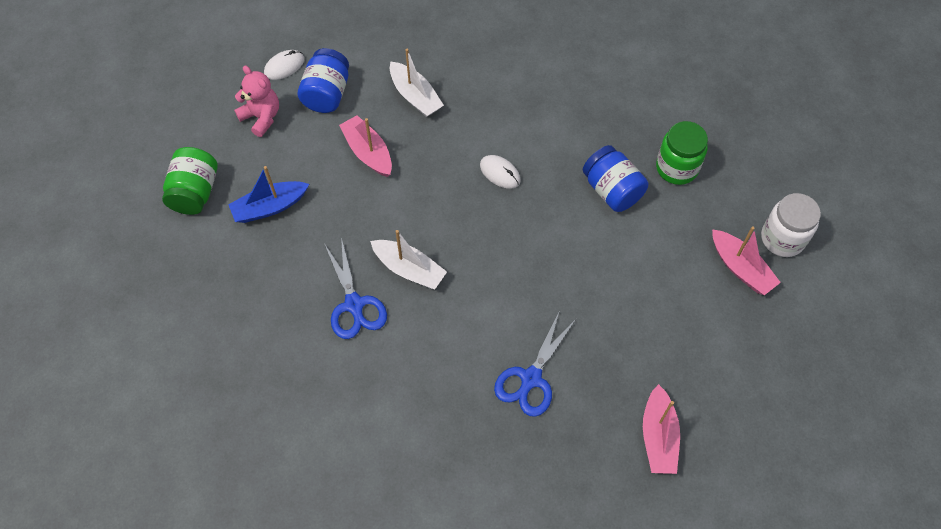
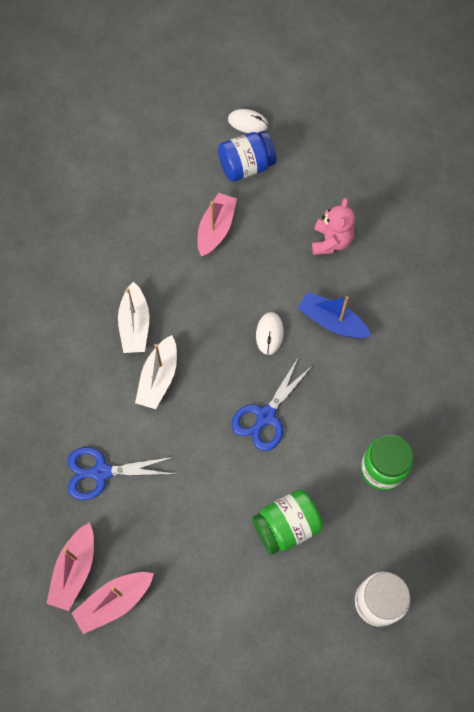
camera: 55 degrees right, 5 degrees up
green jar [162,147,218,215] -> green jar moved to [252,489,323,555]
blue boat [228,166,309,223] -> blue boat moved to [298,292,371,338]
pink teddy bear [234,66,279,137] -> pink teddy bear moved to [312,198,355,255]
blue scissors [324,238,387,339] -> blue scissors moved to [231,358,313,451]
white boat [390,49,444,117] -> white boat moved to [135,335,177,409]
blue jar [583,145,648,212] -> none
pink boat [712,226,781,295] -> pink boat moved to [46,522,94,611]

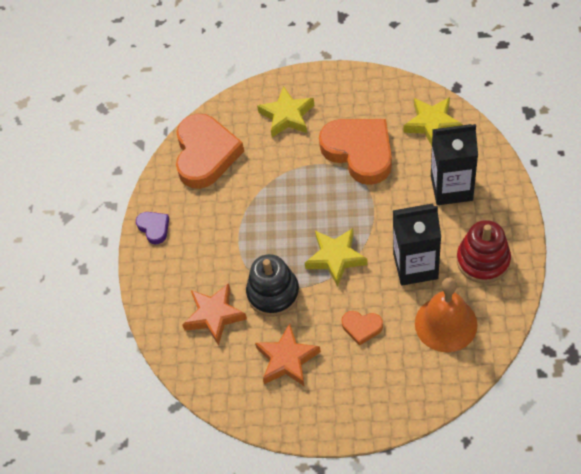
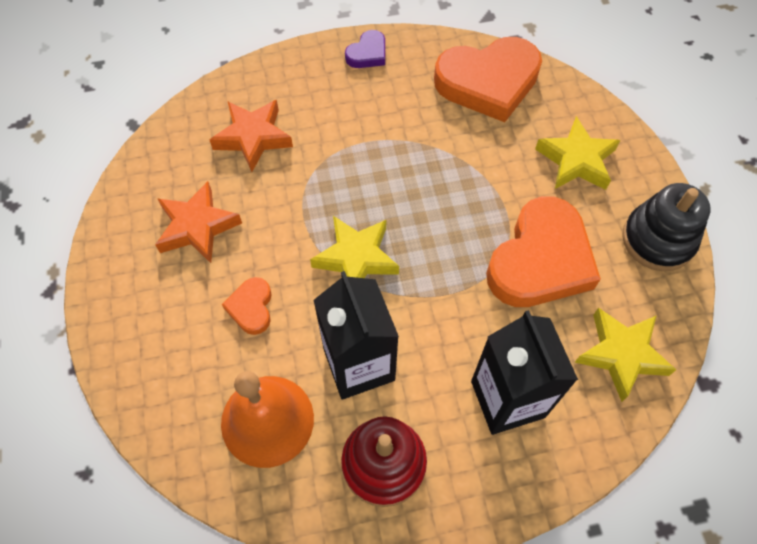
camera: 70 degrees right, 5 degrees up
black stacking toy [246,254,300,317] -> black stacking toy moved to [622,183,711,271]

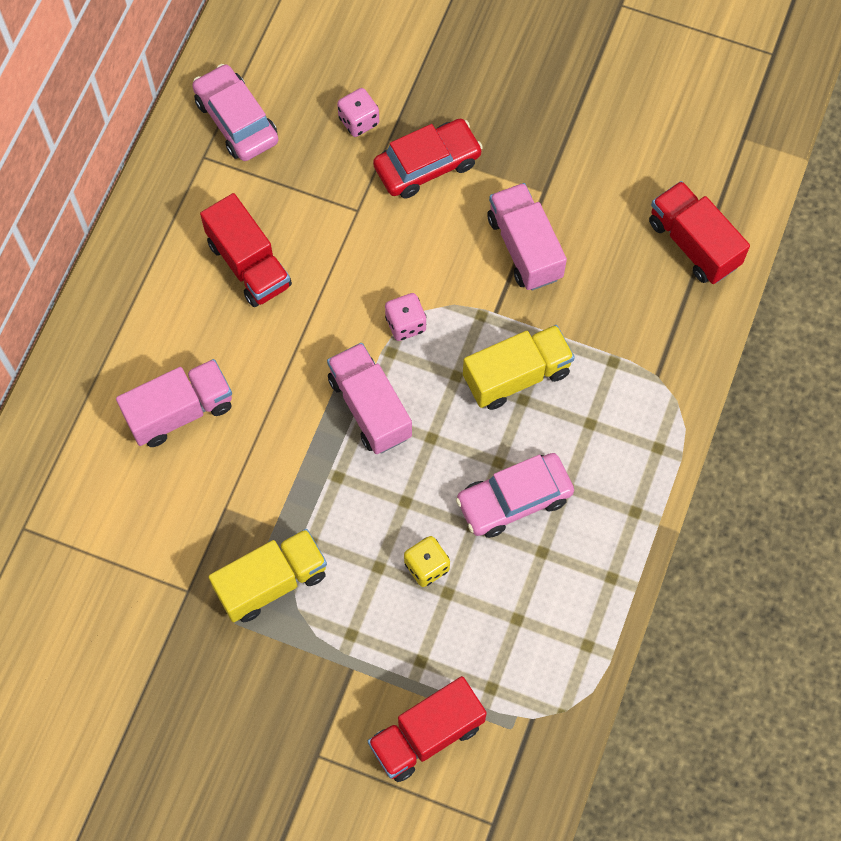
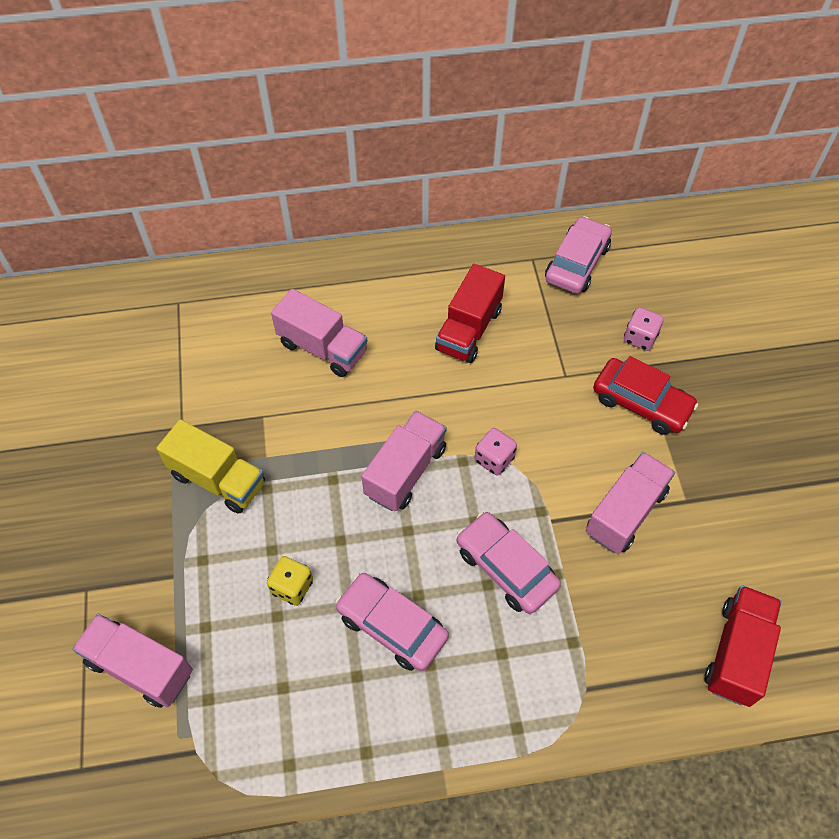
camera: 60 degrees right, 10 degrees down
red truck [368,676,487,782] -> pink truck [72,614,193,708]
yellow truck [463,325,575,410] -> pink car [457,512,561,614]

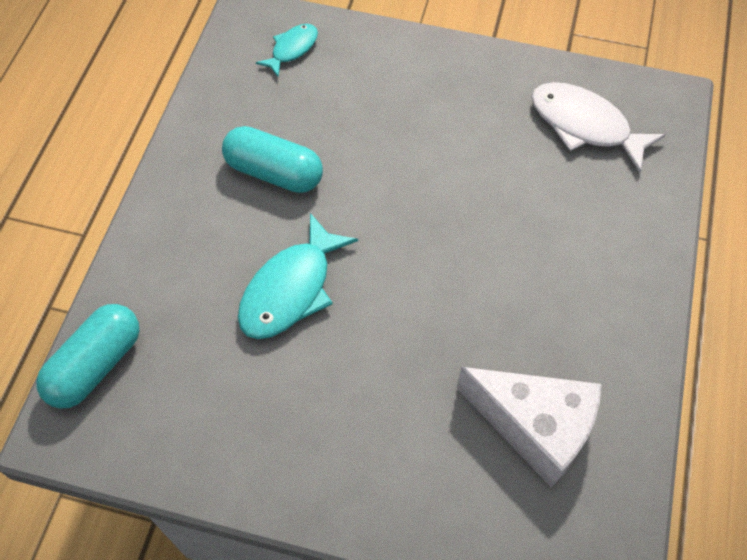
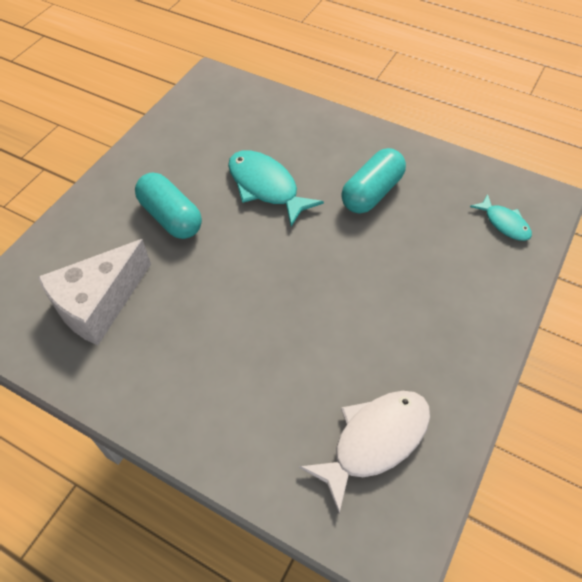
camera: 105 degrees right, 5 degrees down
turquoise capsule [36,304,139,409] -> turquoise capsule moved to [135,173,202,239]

——————

In how many lines of the records does the word "camera" appear? Give the number alone.

ANSWER TO THIS PROBLEM: 4